[[ Extracted material, beginning ]]

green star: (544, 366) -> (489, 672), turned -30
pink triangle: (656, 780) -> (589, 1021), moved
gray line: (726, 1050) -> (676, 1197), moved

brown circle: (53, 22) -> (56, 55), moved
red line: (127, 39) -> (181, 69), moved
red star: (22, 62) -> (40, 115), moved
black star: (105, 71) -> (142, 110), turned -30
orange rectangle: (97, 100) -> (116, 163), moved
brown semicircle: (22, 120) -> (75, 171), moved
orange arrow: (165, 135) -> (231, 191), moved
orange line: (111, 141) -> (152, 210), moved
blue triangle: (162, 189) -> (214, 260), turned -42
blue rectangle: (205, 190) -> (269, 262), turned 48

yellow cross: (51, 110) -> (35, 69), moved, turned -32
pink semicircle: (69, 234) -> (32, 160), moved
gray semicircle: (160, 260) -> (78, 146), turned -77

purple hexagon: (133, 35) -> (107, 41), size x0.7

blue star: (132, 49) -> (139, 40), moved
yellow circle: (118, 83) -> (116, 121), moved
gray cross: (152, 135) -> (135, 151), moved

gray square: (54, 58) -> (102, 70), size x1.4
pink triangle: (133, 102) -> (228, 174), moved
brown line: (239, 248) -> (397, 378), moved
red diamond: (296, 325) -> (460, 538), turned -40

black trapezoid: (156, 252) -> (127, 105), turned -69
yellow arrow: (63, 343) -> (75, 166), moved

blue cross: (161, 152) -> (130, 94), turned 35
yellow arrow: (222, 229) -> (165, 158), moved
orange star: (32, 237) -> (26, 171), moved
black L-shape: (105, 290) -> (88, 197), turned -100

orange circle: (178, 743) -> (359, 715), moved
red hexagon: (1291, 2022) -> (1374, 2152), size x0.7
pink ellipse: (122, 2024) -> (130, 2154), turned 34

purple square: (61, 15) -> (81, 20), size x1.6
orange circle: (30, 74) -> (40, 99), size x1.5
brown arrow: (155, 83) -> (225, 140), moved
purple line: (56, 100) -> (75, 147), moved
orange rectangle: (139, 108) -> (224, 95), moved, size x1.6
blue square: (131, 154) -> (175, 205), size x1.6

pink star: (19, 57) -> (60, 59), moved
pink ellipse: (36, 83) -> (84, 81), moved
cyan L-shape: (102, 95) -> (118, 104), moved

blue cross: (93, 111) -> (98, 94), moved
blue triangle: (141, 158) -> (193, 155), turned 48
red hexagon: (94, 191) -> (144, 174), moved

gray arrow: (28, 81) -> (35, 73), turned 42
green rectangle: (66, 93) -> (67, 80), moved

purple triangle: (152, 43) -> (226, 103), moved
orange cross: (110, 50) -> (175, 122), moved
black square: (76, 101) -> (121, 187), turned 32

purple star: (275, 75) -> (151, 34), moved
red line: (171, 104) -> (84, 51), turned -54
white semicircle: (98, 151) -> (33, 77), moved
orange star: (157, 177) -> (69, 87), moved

[[ Extracted material, end ]]

_Task item_: Lines after the one containing "pink ellipse: (36, 83) -> (84, 81), moved" are not wanted; repeat exactly each line above from the first up to and including it.

_Solution below_:
green star: (544, 366) -> (489, 672), turned -30
pink triangle: (656, 780) -> (589, 1021), moved
gray line: (726, 1050) -> (676, 1197), moved

brown circle: (53, 22) -> (56, 55), moved
red line: (127, 39) -> (181, 69), moved
red star: (22, 62) -> (40, 115), moved
black star: (105, 71) -> (142, 110), turned -30
orange rectangle: (97, 100) -> (116, 163), moved
brown semicircle: (22, 120) -> (75, 171), moved
orange arrow: (165, 135) -> (231, 191), moved
orange line: (111, 141) -> (152, 210), moved
blue triangle: (162, 189) -> (214, 260), turned -42
blue rectangle: (205, 190) -> (269, 262), turned 48

yellow cross: (51, 110) -> (35, 69), moved, turned -32
pink semicircle: (69, 234) -> (32, 160), moved
gray semicircle: (160, 260) -> (78, 146), turned -77

purple hexagon: (133, 35) -> (107, 41), size x0.7

blue star: (132, 49) -> (139, 40), moved
yellow circle: (118, 83) -> (116, 121), moved
gray cross: (152, 135) -> (135, 151), moved

gray square: (54, 58) -> (102, 70), size x1.4
pink triangle: (133, 102) -> (228, 174), moved
brown line: (239, 248) -> (397, 378), moved
red diamond: (296, 325) -> (460, 538), turned -40

black trapezoid: (156, 252) -> (127, 105), turned -69
yellow arrow: (63, 343) -> (75, 166), moved

blue cross: (161, 152) -> (130, 94), turned 35
yellow arrow: (222, 229) -> (165, 158), moved
orange star: (32, 237) -> (26, 171), moved
black L-shape: (105, 290) -> (88, 197), turned -100

orange circle: (178, 743) -> (359, 715), moved
red hexagon: (1291, 2022) -> (1374, 2152), size x0.7
pink ellipse: (122, 2024) -> (130, 2154), turned 34

purple square: (61, 15) -> (81, 20), size x1.6
orange circle: (30, 74) -> (40, 99), size x1.5
brown arrow: (155, 83) -> (225, 140), moved
purple line: (56, 100) -> (75, 147), moved
orange rectangle: (139, 108) -> (224, 95), moved, size x1.6
blue square: (131, 154) -> (175, 205), size x1.6

pink star: (19, 57) -> (60, 59), moved
pink ellipse: (36, 83) -> (84, 81), moved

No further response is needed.